### [PROBLEM REQUIREMENTS]
Having found the line containing "(252, 399) = (541, 328): green" in the data below, reproduce that line and each one after it to the end, exactly, and include nothing else.

*** Opening of EXTRACTED ENTRIES ***

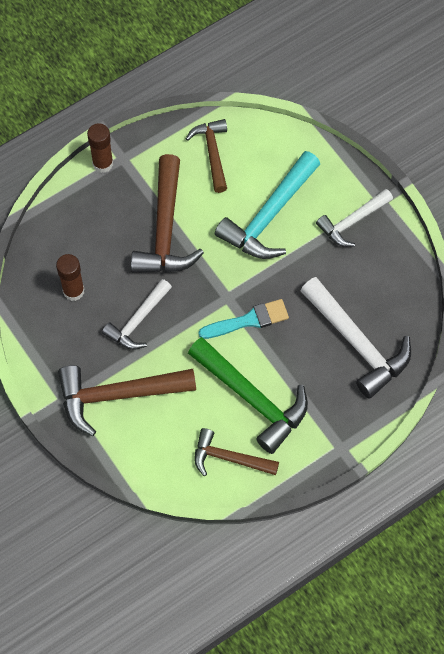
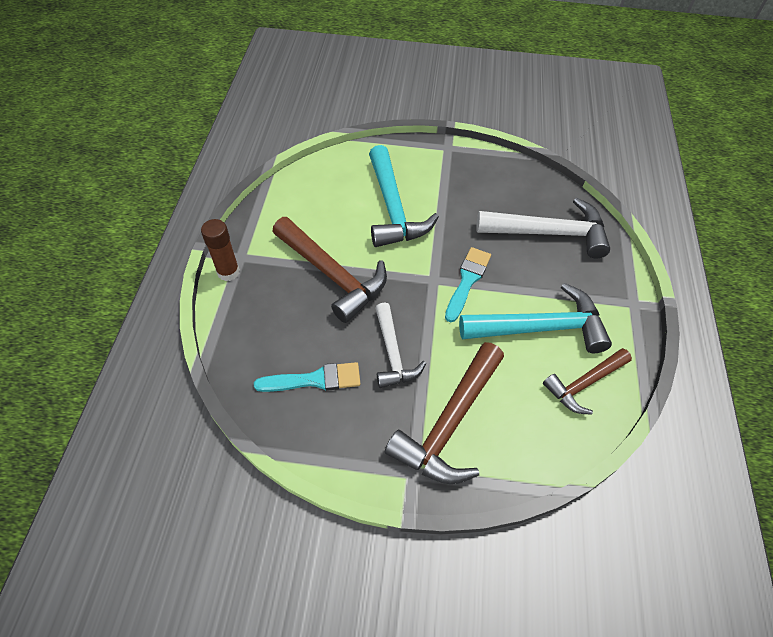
camera: 50 degrees left, 10 degrees down
(73, 291) = (315, 380): brown glue stick -> turquoise brush
(212, 153) = (304, 203): brown hammer -> none
(252, 399) = (541, 328): green hammer -> turquoise hammer
(352, 222) = (447, 171): white hammer -> none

*** Close of EXTRACTED ENTRIES ***

### [RESPONSE AREA]
(252, 399) = (541, 328): green hammer -> turquoise hammer
(352, 222) = (447, 171): white hammer -> none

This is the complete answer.